## [Task description]
Under this line are the records; repeat exactly the lines starting at the one containing "JOY pin VRY: B11 -> A1" and ending at the one containing "OLED1 pin SCL: A8 -> B6", omitting pictures.

## [Records shown]
★ ★ ★ ★ ★
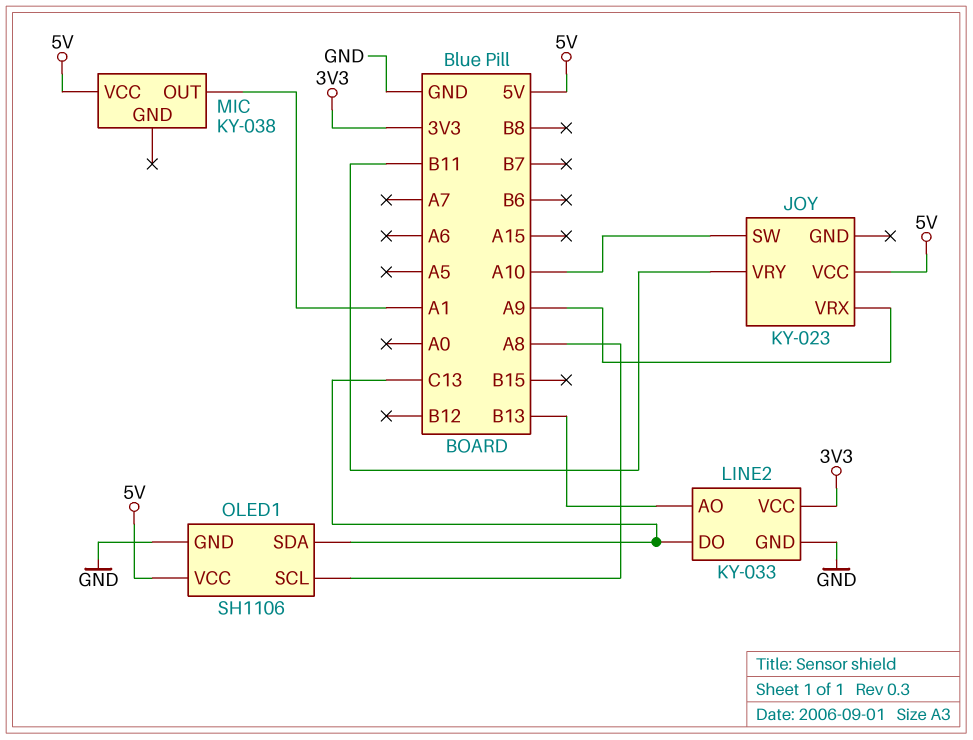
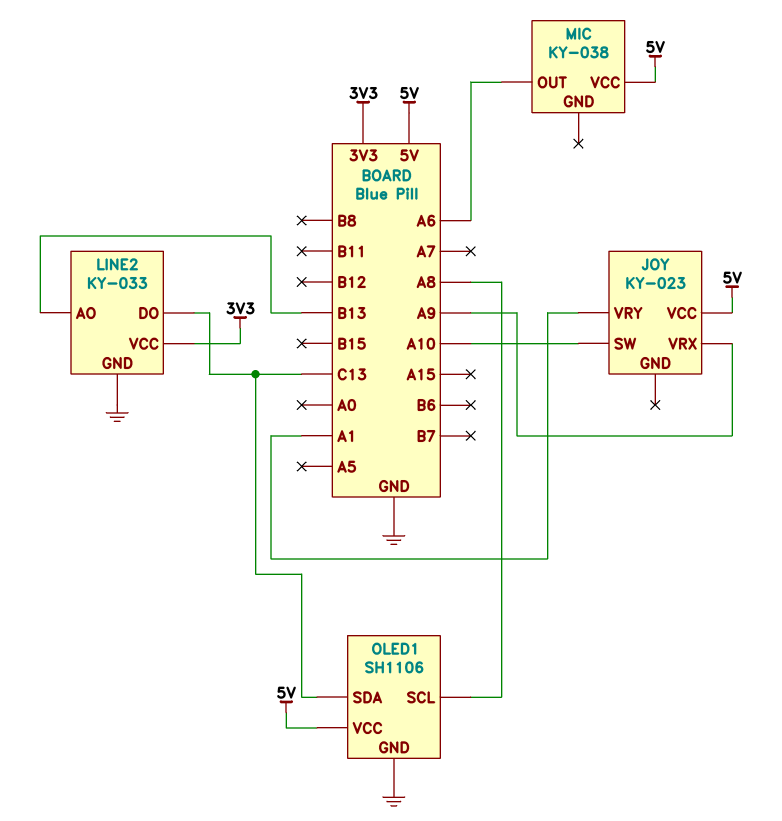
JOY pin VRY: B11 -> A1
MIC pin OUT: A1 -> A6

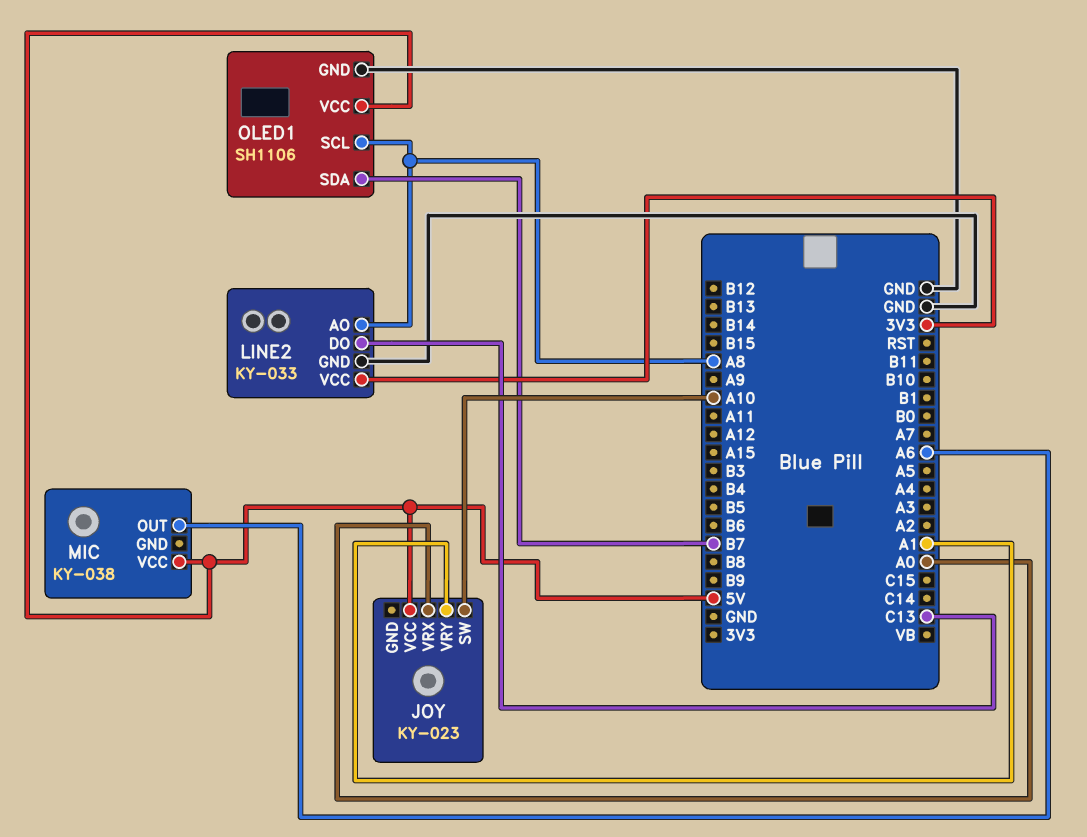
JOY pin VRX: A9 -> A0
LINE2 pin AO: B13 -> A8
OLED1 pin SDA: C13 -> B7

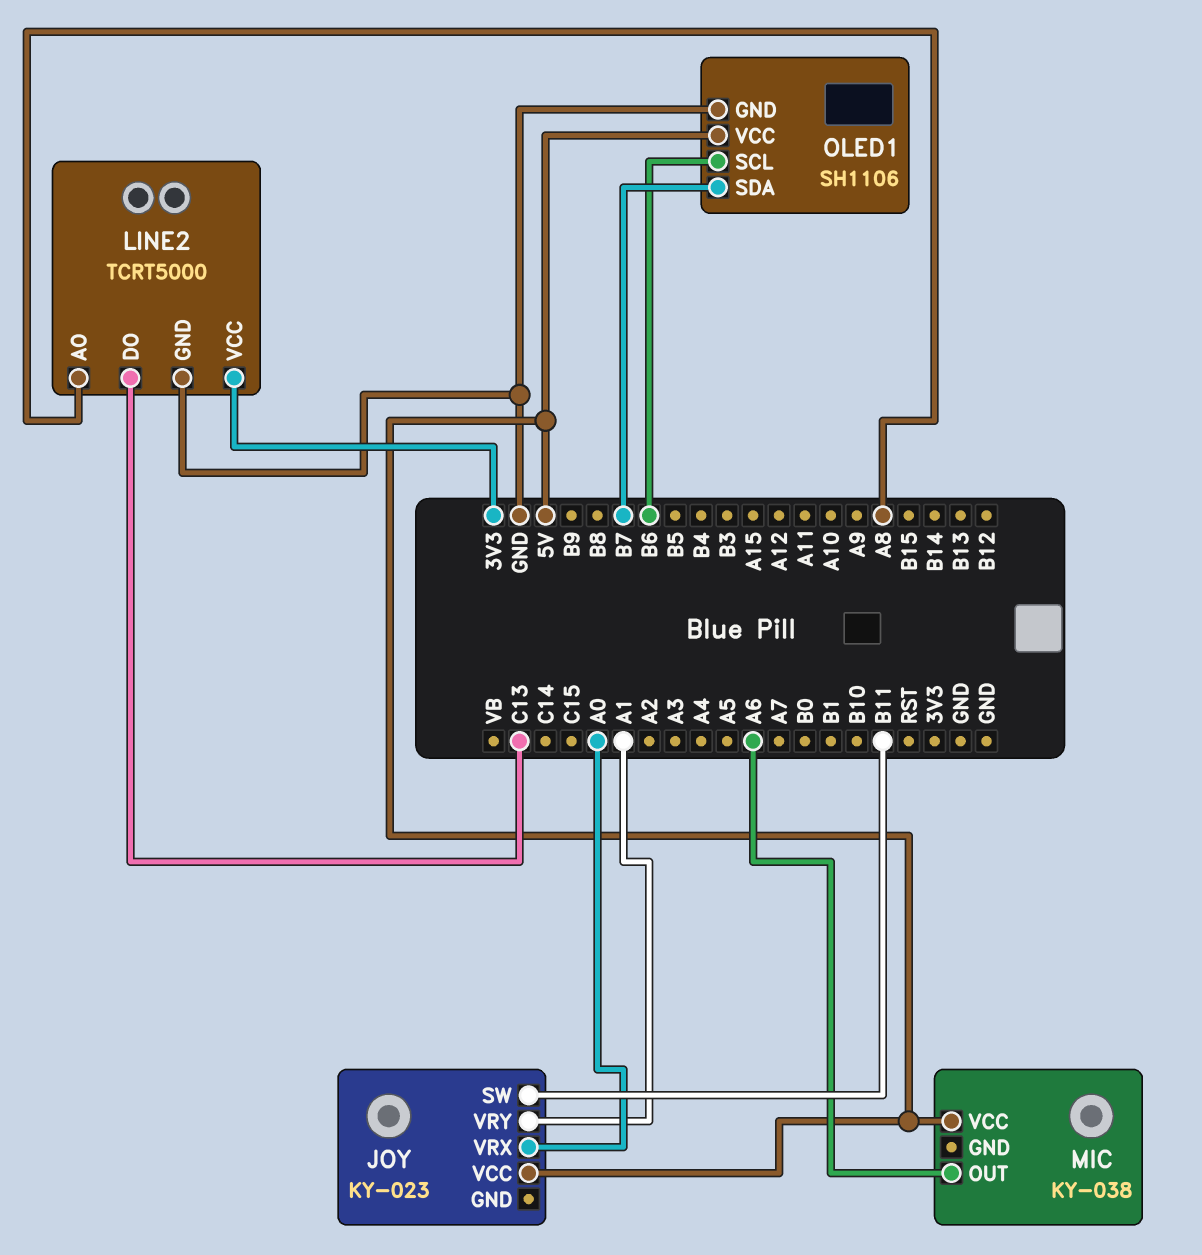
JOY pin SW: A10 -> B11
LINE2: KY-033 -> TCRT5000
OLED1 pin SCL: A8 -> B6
★ ★ ★ ★ ★
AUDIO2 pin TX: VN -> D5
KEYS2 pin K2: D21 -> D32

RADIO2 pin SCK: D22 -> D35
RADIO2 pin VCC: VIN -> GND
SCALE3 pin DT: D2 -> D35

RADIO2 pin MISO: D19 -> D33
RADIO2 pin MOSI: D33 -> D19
★ ★ ★ ★ ★
## [Response to the task]
JOY pin VRY: B11 -> A1
MIC pin OUT: A1 -> A6

JOY pin VRX: A9 -> A0
LINE2 pin AO: B13 -> A8
OLED1 pin SDA: C13 -> B7

JOY pin SW: A10 -> B11
LINE2: KY-033 -> TCRT5000
OLED1 pin SCL: A8 -> B6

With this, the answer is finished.